**Work request:**
When you reach the line containing "camera: 65 degrees left, 20 degrees up" in the entries below, begin reproducing lines exactly, and stop once the line containing "(290, 249) = (354, 367): yellow" is done.

**Recorded information:**
—————
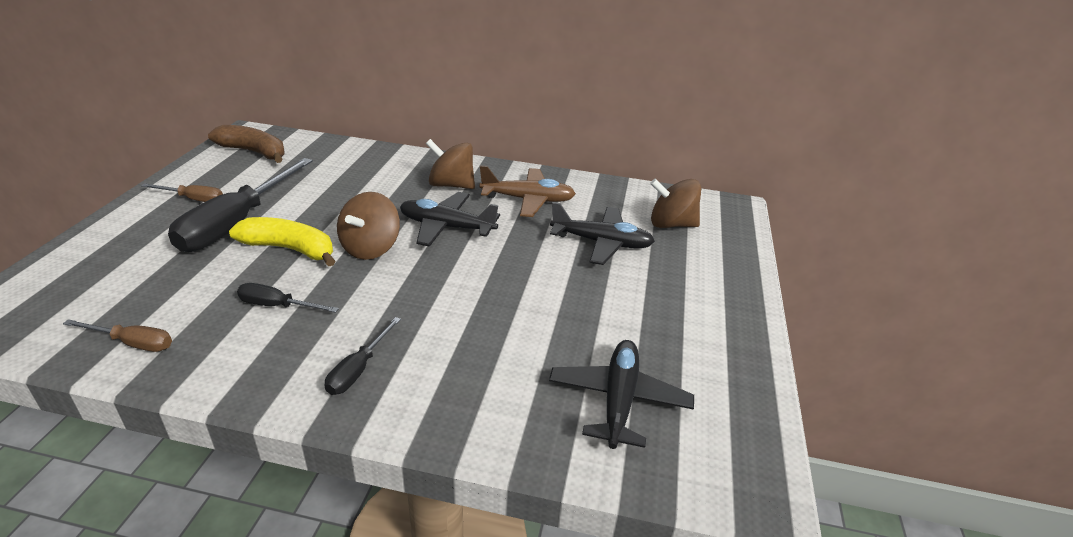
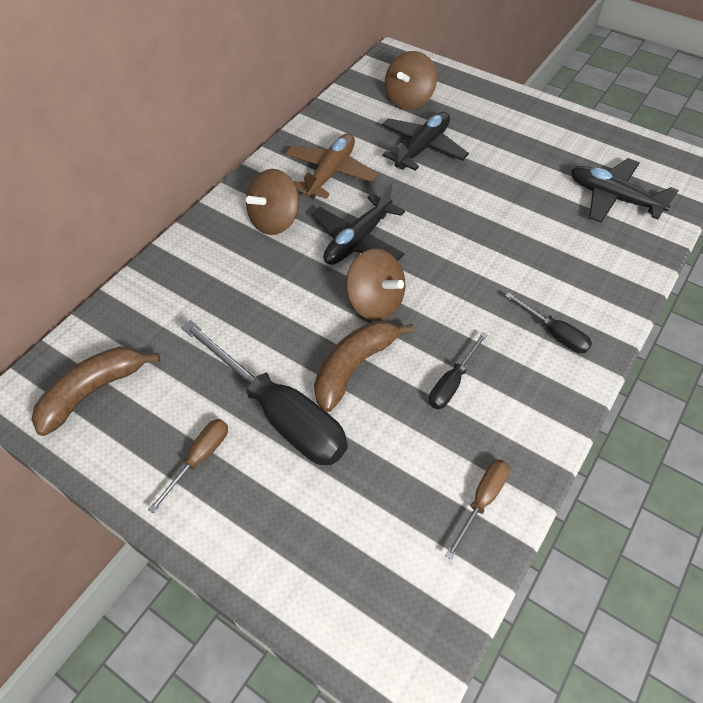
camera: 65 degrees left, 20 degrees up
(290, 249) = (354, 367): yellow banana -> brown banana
—————
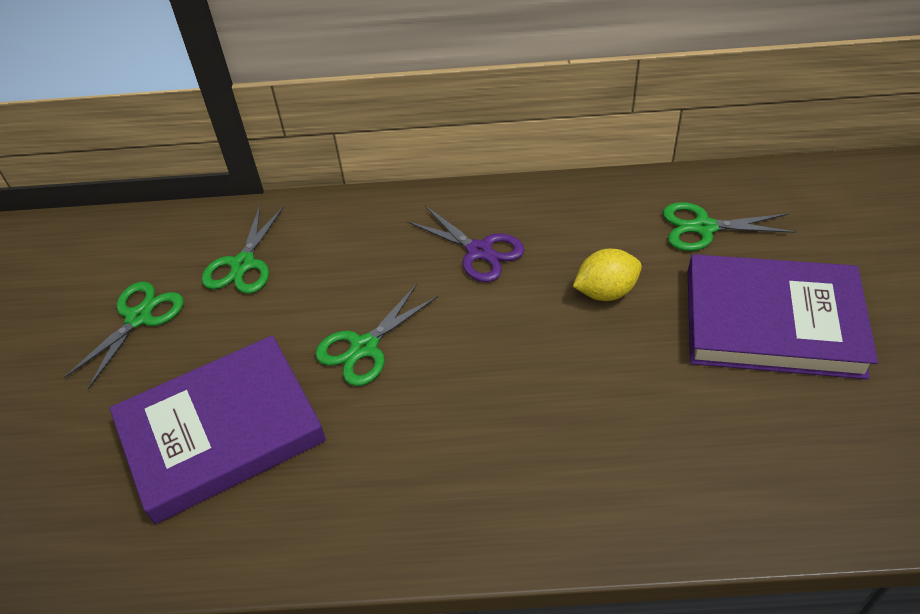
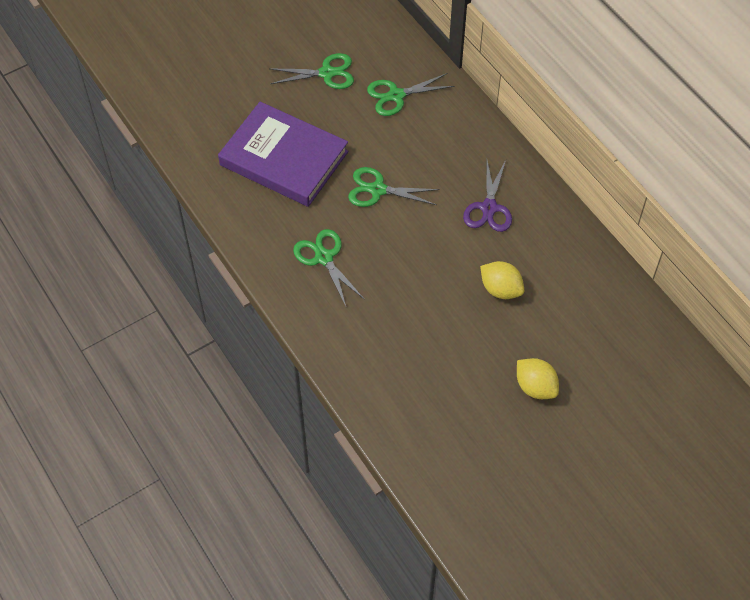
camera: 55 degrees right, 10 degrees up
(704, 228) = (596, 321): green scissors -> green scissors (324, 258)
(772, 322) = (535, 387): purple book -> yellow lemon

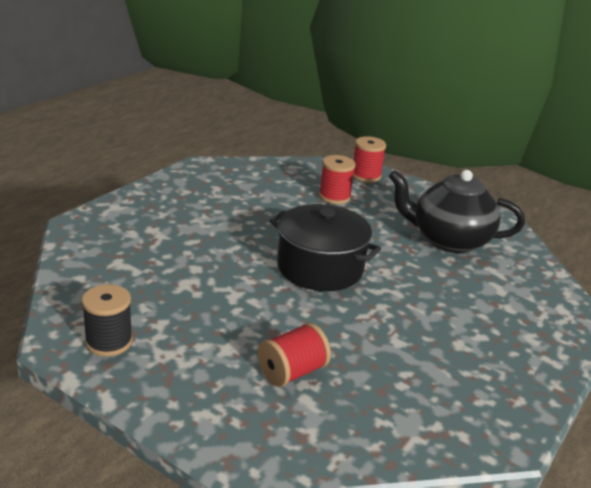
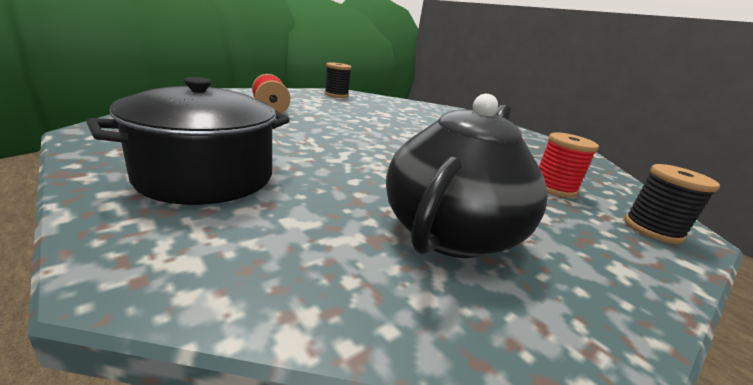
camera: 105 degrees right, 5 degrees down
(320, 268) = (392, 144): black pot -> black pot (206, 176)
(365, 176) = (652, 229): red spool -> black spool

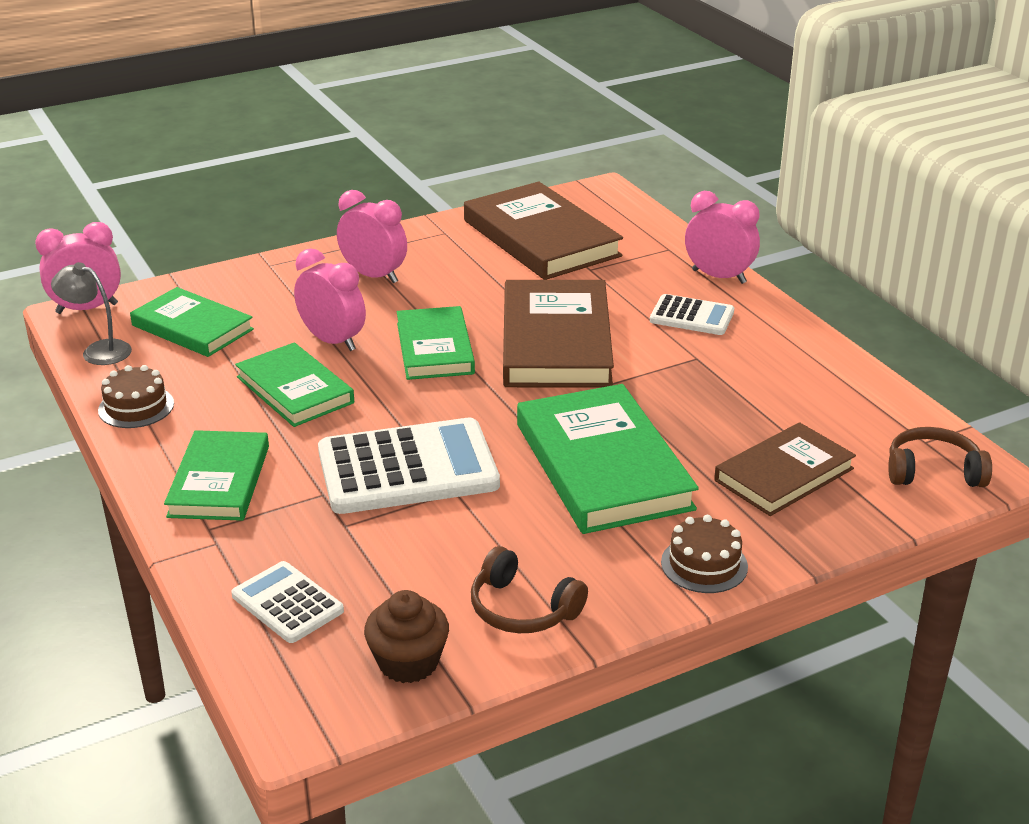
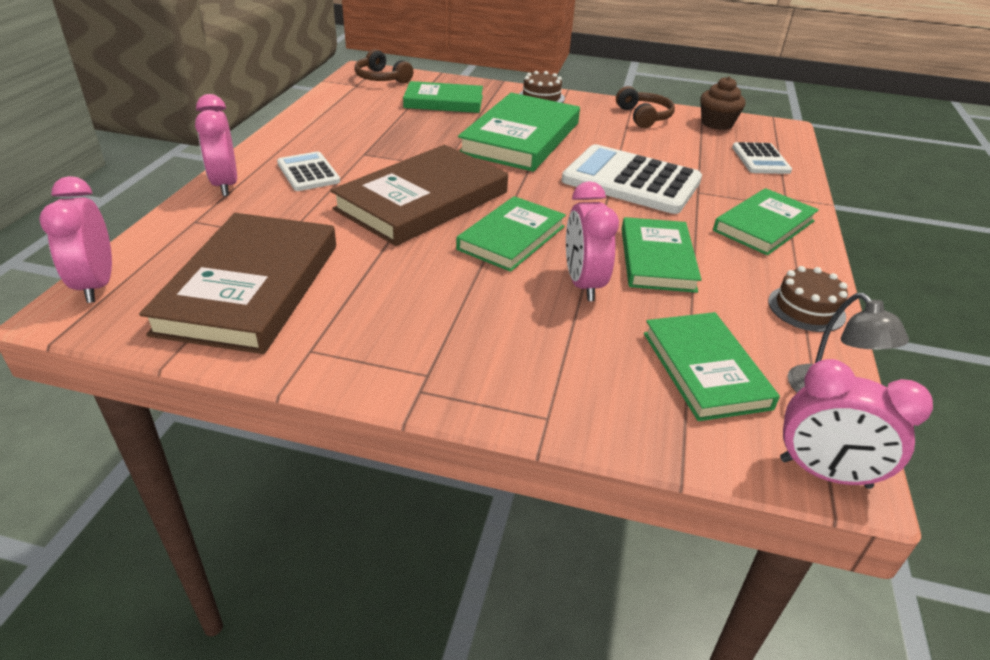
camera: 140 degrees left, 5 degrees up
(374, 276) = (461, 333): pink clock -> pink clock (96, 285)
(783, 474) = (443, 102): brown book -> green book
—————
**Result of this task:**
camera: 65 degrees left, 20 degrees up
(290, 249) = (354, 367): yellow banana -> brown banana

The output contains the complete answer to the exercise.